===== Material for this exercise
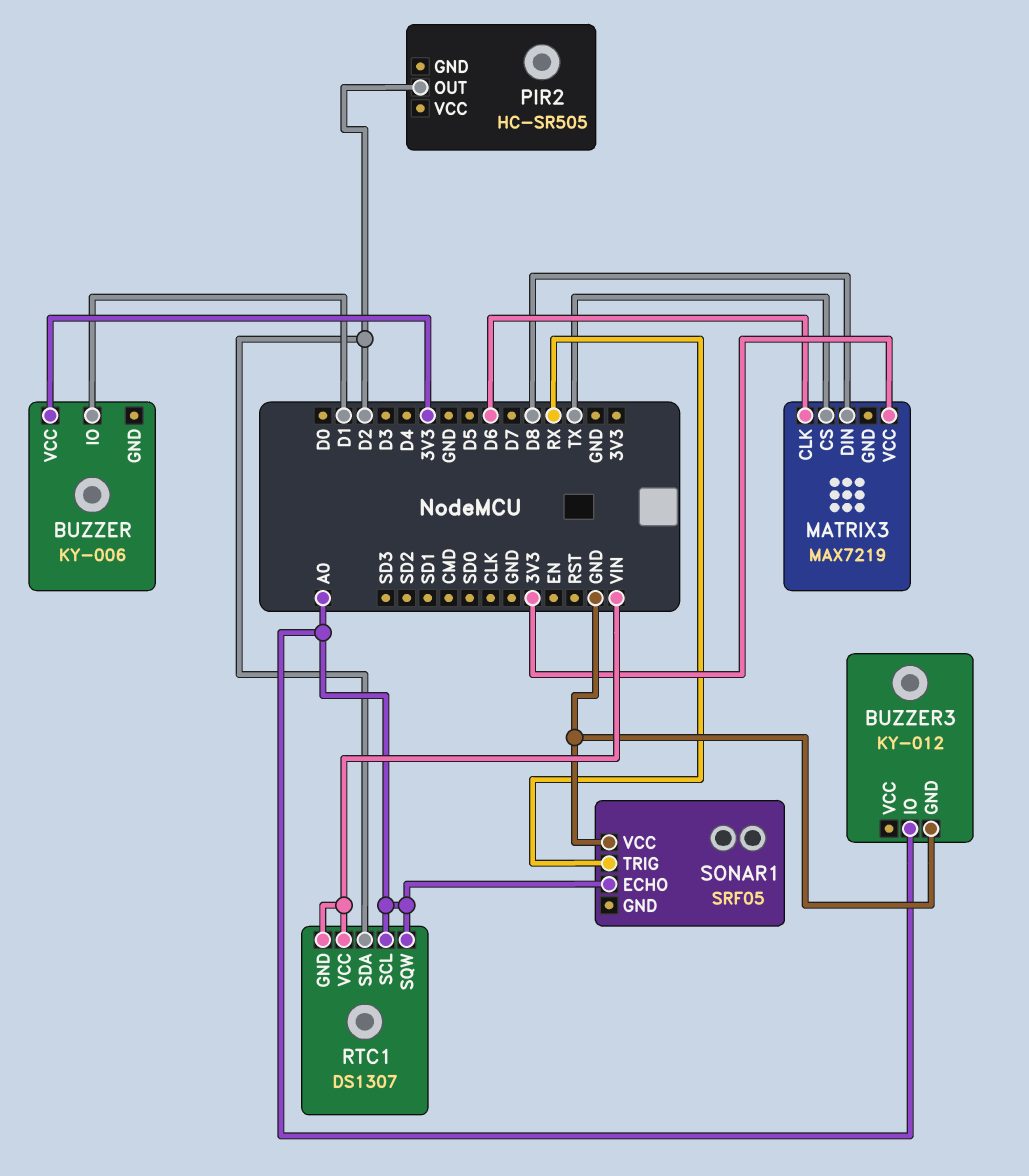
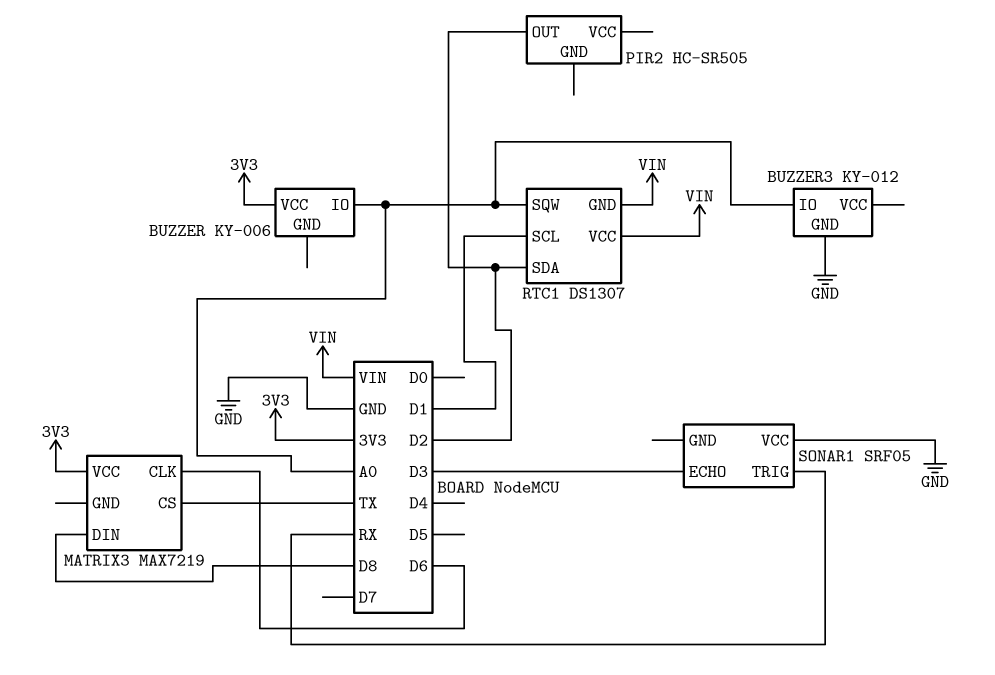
BUZZER pin IO: D1 -> A0
RTC1 pin SCL: A0 -> D1
SONAR1 pin ECHO: A0 -> D3

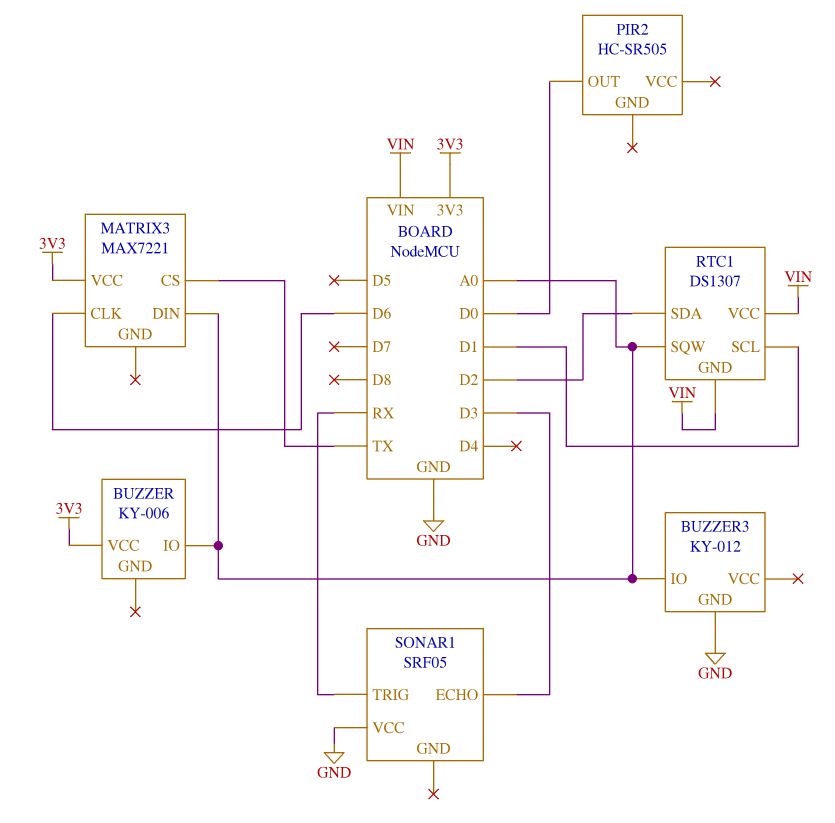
MATRIX3: MAX7219 -> MAX7221
MATRIX3 pin DIN: D8 -> A0
PIR2 pin OUT: D2 -> D0

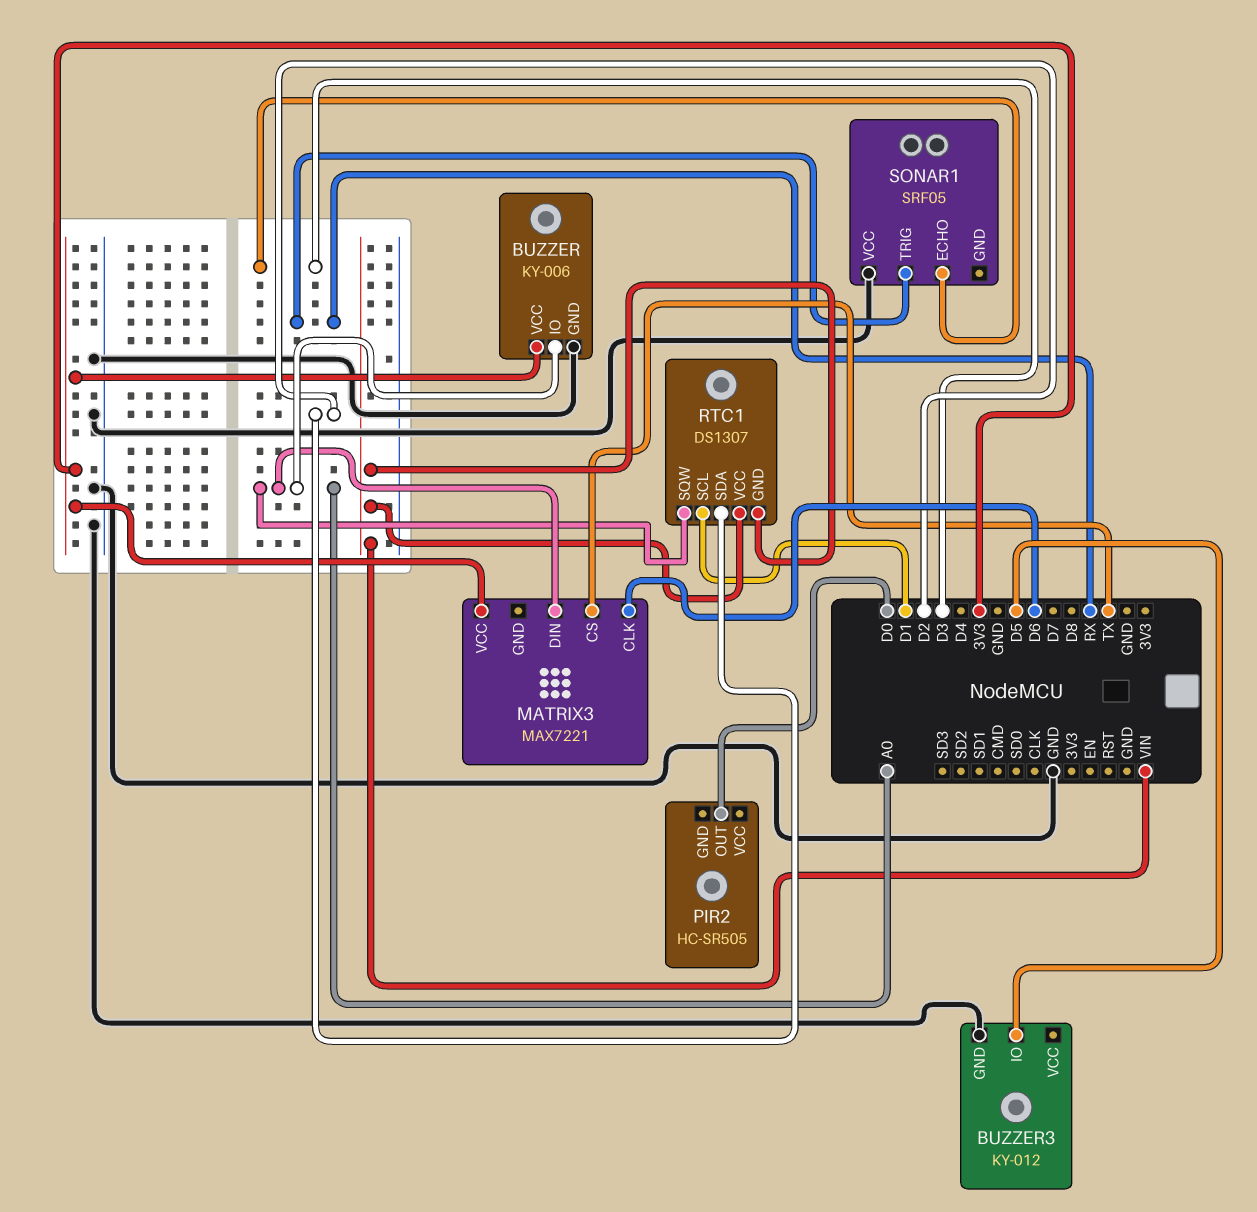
BUZZER pin GND: none -> GND
BUZZER3 pin IO: A0 -> D5

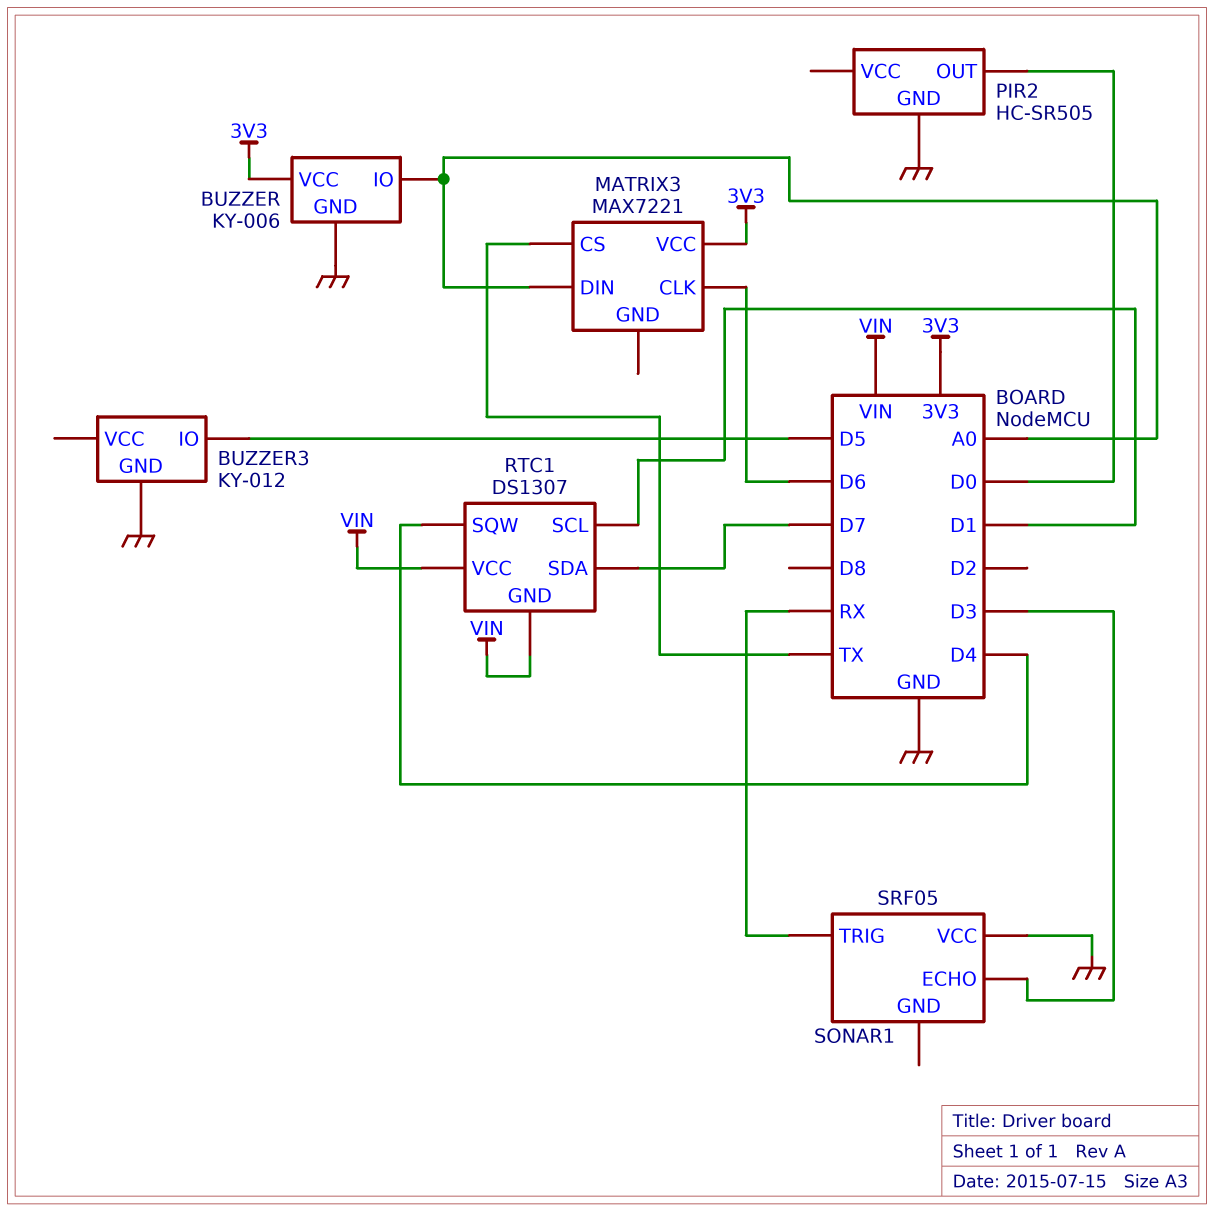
PIR2 pin GND: none -> GND
RTC1 pin SDA: D2 -> D7
RTC1 pin SQW: A0 -> D4

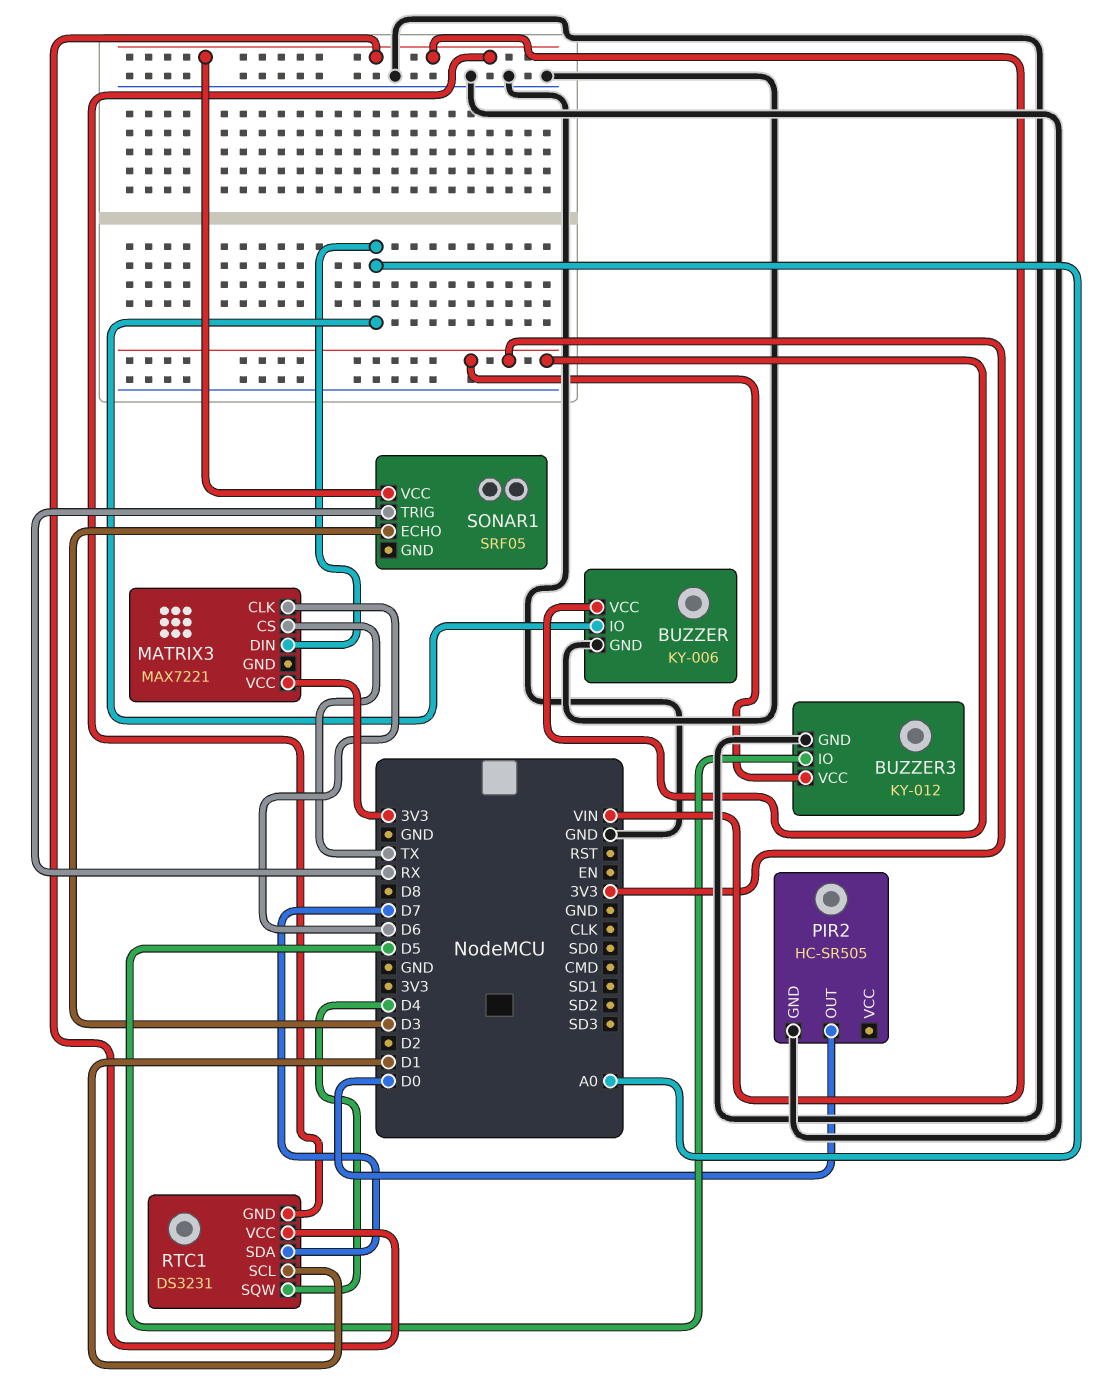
BUZZER3 pin VCC: none -> 3V3
RTC1: DS1307 -> DS3231
SONAR1 pin VCC: GND -> VIN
==========
:: Aim of the task ::
Exactly as they appear, print the lines of the listing above from its first line through the line that contains "RTC1 pin SQW: A0 -> D4", minus the pictures.

:: Answer below ::
BUZZER pin IO: D1 -> A0
RTC1 pin SCL: A0 -> D1
SONAR1 pin ECHO: A0 -> D3

MATRIX3: MAX7219 -> MAX7221
MATRIX3 pin DIN: D8 -> A0
PIR2 pin OUT: D2 -> D0

BUZZER pin GND: none -> GND
BUZZER3 pin IO: A0 -> D5

PIR2 pin GND: none -> GND
RTC1 pin SDA: D2 -> D7
RTC1 pin SQW: A0 -> D4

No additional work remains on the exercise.